* _Job item_
When the line containing "(912, 320) = (932, 559): orange" is found in the data below, copy it and each line after it through the line containing "(401, 168) = (373, 128): yellow", exactly and with no others.

* _The data_

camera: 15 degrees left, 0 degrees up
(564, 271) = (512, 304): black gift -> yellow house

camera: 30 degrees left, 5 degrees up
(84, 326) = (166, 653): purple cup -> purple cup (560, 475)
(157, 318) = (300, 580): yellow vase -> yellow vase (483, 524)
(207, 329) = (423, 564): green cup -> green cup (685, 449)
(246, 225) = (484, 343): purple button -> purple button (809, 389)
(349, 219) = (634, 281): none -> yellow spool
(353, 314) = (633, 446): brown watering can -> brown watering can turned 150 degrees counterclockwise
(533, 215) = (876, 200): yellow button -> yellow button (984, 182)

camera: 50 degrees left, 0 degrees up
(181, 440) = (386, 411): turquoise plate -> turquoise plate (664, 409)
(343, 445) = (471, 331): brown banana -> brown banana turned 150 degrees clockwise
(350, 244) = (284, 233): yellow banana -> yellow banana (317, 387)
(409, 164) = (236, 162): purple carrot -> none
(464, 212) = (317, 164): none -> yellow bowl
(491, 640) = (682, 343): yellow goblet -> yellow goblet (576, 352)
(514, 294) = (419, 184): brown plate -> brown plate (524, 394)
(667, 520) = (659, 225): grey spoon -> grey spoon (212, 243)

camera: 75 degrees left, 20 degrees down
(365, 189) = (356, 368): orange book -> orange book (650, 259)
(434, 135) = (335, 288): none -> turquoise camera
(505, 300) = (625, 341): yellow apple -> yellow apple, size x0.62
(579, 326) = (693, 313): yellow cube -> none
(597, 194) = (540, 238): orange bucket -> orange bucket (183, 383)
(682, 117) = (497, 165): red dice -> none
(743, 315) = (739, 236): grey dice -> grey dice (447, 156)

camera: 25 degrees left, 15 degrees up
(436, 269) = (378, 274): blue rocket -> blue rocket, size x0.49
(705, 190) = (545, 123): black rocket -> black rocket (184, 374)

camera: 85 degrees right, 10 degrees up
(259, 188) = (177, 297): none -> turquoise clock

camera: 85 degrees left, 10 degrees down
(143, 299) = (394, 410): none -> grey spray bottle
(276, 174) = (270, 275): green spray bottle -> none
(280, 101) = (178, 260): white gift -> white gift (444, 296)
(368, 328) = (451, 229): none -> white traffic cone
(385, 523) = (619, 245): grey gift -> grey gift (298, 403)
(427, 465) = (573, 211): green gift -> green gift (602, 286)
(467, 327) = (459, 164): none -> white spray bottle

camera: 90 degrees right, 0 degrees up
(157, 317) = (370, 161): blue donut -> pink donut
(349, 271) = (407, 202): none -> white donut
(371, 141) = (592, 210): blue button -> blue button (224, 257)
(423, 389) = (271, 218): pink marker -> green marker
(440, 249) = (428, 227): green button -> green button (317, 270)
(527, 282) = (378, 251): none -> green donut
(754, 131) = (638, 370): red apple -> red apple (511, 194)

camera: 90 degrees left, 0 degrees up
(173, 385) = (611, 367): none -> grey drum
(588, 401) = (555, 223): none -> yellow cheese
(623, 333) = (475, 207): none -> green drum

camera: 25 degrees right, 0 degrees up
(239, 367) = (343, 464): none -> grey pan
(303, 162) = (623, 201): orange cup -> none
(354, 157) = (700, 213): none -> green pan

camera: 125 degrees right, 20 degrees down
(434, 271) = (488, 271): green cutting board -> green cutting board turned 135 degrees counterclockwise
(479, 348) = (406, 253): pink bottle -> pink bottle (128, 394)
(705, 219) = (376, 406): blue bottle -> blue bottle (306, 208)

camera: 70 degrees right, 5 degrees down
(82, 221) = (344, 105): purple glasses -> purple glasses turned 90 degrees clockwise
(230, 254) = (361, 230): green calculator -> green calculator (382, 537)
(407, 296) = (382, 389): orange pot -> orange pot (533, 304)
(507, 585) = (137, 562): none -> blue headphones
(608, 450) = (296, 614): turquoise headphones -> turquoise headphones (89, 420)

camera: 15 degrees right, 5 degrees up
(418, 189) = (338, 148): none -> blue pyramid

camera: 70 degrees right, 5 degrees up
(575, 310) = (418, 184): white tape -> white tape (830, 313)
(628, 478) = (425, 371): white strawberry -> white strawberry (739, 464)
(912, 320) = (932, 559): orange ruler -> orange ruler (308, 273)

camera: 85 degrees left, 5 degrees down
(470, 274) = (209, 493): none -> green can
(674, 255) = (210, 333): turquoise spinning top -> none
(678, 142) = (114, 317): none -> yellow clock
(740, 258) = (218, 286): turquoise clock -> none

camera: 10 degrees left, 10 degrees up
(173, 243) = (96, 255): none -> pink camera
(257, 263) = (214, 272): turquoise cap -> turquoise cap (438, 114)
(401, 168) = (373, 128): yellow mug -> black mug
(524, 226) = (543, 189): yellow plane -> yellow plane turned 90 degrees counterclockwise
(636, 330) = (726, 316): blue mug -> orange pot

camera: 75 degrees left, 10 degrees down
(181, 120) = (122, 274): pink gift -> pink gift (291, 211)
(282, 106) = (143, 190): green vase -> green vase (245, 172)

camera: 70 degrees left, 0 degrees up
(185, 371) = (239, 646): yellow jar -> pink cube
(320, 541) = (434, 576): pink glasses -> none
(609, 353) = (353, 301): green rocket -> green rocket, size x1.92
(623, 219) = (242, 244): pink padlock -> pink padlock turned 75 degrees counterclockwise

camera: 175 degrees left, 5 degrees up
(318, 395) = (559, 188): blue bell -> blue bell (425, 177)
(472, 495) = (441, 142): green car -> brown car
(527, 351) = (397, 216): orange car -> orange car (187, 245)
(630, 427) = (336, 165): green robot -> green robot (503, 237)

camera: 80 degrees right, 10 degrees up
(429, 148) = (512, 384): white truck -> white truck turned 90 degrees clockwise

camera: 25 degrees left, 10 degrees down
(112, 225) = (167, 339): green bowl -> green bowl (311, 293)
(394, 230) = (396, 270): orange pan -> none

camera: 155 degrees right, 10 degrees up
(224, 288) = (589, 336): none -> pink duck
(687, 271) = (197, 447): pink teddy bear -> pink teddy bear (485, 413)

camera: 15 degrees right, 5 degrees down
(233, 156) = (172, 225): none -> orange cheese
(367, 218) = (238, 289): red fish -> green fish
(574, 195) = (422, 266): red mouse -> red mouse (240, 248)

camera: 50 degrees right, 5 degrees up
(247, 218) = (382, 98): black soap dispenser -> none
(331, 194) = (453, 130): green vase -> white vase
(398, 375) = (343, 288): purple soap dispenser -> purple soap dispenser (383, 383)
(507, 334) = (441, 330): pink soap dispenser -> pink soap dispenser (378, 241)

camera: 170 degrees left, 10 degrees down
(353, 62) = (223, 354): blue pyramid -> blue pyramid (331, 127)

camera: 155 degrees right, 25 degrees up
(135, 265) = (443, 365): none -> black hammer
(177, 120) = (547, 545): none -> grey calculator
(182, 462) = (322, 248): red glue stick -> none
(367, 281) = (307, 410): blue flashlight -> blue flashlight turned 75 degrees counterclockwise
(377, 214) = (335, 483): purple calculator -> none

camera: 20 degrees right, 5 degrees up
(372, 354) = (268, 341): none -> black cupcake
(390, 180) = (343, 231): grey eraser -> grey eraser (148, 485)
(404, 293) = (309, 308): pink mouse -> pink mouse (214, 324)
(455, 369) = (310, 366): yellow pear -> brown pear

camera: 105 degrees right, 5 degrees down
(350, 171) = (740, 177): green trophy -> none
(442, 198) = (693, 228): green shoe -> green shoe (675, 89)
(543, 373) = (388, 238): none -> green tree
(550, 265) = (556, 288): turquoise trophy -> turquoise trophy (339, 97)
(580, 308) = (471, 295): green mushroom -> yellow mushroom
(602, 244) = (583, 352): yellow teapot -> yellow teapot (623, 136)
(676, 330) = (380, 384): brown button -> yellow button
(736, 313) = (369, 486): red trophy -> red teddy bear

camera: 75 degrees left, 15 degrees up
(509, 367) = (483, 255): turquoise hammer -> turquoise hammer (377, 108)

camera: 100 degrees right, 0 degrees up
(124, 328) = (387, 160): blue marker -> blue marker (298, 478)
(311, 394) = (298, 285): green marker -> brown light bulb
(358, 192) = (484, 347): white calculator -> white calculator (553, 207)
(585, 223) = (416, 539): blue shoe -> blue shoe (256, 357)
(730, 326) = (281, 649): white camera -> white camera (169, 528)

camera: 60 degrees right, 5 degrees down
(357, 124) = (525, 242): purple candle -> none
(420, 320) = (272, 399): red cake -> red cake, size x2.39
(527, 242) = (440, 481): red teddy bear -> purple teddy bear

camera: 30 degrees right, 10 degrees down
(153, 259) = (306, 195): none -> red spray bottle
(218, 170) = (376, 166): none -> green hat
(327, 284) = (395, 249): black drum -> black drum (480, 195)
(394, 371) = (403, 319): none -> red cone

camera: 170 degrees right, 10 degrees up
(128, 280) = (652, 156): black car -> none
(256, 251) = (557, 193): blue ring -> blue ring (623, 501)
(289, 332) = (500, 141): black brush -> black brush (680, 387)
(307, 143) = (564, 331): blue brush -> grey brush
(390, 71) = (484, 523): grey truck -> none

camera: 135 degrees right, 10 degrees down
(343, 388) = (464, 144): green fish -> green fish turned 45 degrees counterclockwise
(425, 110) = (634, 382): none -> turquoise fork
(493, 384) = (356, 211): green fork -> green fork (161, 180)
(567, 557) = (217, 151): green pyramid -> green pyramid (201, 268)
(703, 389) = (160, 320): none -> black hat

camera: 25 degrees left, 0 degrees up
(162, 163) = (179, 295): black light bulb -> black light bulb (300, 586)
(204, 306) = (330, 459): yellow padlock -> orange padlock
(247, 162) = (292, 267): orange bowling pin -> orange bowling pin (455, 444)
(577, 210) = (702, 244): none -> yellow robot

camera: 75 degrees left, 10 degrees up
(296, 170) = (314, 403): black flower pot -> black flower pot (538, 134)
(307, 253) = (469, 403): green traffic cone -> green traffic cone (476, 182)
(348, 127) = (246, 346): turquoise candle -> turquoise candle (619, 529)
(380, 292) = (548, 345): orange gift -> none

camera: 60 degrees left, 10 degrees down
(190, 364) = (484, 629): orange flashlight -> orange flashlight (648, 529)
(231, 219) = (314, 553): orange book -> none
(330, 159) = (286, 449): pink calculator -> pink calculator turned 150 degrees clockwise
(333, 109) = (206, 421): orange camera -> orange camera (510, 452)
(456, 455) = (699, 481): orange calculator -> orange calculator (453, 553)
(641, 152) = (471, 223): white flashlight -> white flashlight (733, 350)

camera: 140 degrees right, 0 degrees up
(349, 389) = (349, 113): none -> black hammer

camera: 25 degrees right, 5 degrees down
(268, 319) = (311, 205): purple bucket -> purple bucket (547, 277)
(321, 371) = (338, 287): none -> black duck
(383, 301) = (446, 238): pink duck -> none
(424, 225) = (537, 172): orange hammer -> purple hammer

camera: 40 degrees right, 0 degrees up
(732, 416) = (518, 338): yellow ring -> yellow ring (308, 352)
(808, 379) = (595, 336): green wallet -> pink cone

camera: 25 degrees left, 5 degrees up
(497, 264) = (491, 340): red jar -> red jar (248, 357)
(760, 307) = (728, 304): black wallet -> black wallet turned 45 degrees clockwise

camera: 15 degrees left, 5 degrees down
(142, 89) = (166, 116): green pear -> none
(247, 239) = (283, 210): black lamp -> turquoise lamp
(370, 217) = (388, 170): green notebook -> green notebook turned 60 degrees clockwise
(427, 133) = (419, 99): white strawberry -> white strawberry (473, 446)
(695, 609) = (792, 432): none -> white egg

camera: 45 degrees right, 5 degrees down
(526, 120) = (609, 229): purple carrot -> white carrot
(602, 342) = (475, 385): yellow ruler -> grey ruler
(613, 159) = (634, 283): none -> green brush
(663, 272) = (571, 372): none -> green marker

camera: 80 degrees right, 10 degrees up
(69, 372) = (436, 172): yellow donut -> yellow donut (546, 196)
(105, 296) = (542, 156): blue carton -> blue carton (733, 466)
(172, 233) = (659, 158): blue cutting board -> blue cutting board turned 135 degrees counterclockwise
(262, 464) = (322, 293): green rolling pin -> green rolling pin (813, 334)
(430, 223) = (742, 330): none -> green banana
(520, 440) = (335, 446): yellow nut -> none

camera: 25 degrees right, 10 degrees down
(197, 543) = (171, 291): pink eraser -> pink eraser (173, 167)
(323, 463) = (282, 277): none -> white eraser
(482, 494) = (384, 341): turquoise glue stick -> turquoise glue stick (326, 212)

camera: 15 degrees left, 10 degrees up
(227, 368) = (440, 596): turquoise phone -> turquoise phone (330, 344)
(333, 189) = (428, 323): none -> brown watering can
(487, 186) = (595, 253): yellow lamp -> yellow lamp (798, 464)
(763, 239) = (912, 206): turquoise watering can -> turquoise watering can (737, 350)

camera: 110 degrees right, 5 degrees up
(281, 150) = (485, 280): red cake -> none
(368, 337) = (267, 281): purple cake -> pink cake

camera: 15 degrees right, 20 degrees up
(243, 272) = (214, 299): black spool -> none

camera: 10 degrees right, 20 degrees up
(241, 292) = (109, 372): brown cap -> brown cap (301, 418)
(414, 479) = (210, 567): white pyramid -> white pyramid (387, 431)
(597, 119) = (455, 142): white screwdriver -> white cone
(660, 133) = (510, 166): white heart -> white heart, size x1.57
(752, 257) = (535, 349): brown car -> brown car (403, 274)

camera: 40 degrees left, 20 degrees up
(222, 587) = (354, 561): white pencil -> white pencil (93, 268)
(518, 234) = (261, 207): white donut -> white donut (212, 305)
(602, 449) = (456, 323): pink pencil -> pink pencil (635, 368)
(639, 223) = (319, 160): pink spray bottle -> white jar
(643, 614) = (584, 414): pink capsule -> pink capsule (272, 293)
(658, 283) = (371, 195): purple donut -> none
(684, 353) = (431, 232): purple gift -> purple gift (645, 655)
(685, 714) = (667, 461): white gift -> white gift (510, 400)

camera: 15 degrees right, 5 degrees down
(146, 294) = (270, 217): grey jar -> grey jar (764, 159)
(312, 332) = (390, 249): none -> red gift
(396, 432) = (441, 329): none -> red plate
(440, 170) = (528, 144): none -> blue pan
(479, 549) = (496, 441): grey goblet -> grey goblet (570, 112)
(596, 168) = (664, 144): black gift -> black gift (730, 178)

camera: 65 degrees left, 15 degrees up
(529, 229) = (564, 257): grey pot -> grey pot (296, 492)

* _Written answer_
(912, 320) = (932, 559): orange ruler -> orange ruler (308, 273)

camera: 85 degrees left, 5 degrees down
(470, 274) = (209, 493): none -> green can
(674, 255) = (210, 333): turquoise spinning top -> none
(678, 142) = (114, 317): none -> yellow clock
(740, 258) = (218, 286): turquoise clock -> none

camera: 10 degrees left, 10 degrees up
(173, 243) = (96, 255): none -> pink camera
(257, 263) = (214, 272): turquoise cap -> turquoise cap (438, 114)
(401, 168) = (373, 128): yellow mug -> black mug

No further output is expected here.